» **INFORMATION GIVEN**

-- Begin --

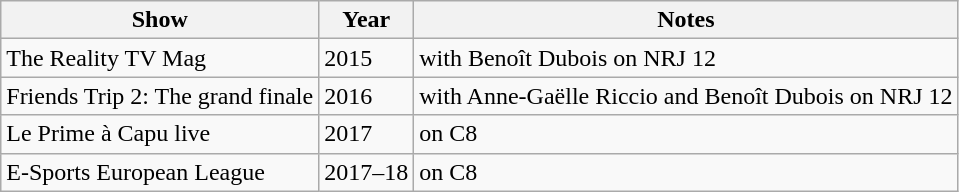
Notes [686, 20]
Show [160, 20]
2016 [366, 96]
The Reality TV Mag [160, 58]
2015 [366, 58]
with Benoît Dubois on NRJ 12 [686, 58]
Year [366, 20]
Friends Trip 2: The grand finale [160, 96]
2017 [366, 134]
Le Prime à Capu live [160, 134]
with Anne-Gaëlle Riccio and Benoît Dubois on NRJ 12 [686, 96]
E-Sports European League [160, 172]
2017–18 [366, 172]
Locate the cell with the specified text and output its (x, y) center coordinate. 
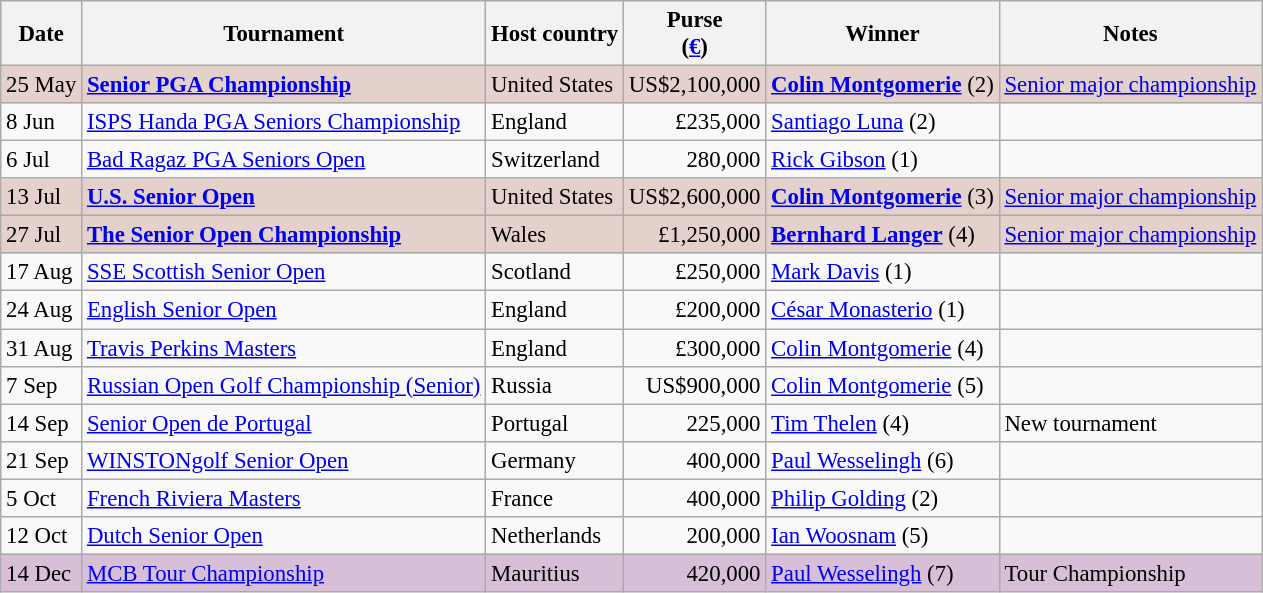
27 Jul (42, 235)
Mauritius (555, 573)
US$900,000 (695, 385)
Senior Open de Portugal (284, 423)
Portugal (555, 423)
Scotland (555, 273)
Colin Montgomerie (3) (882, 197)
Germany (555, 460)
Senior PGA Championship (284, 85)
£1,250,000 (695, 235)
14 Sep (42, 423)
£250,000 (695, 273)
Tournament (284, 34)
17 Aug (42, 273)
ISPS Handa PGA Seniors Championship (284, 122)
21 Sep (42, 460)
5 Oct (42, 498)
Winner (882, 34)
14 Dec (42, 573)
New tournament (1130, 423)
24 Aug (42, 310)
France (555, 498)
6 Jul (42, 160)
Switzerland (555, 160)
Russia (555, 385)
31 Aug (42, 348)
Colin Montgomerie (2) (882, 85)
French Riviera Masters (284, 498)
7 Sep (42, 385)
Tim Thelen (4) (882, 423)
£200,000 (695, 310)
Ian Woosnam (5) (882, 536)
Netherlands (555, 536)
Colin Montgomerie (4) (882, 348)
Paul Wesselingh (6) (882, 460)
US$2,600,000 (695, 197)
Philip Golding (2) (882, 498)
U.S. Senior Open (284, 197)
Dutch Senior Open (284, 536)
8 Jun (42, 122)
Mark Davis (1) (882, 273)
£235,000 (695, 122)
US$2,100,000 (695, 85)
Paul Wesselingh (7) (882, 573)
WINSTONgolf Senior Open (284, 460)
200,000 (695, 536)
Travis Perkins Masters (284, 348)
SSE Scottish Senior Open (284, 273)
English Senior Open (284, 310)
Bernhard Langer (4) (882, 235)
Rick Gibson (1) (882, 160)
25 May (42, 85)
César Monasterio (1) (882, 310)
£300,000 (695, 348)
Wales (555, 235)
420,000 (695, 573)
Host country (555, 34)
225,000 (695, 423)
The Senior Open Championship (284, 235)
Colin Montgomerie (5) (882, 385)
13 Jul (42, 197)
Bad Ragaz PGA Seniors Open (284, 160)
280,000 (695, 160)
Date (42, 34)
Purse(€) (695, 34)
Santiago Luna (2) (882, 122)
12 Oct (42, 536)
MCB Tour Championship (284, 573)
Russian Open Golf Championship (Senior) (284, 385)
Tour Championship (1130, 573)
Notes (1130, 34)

-- End --

» **WRITTEN TASK**
List every line in the entries above that contains the string "Masters", matching case exactly.

» **OUTPUT BELOW**
French Riviera Masters (284, 498)
Travis Perkins Masters (284, 348)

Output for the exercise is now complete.